→ AIM OF THE TASK: Using the entries below, show all lines with the string "arrow".

INFORMATION SUPPLIED section start

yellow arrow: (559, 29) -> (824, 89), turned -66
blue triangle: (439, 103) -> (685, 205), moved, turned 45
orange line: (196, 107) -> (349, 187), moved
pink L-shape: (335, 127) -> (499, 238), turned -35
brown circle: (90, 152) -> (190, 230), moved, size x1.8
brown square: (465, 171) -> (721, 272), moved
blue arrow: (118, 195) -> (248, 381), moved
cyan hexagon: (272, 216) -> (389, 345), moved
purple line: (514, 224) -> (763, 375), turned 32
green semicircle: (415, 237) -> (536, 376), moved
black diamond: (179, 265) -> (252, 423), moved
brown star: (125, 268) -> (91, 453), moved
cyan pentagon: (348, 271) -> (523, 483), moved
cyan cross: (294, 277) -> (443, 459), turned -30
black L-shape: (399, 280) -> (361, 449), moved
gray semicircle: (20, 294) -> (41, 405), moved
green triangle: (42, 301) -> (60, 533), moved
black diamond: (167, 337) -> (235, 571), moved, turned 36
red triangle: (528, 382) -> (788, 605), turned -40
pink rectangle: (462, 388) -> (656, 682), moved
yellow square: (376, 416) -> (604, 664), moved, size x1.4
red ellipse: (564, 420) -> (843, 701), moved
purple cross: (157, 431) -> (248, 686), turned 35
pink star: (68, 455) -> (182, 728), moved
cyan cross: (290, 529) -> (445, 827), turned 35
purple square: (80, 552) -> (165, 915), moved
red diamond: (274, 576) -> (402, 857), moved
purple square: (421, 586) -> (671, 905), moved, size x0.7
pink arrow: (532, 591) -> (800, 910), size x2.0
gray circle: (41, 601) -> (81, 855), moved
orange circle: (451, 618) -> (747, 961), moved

INFORMATION SUPPLIED section end

→ SOLUTION:
yellow arrow: (559, 29) -> (824, 89), turned -66
blue arrow: (118, 195) -> (248, 381), moved
pink arrow: (532, 591) -> (800, 910), size x2.0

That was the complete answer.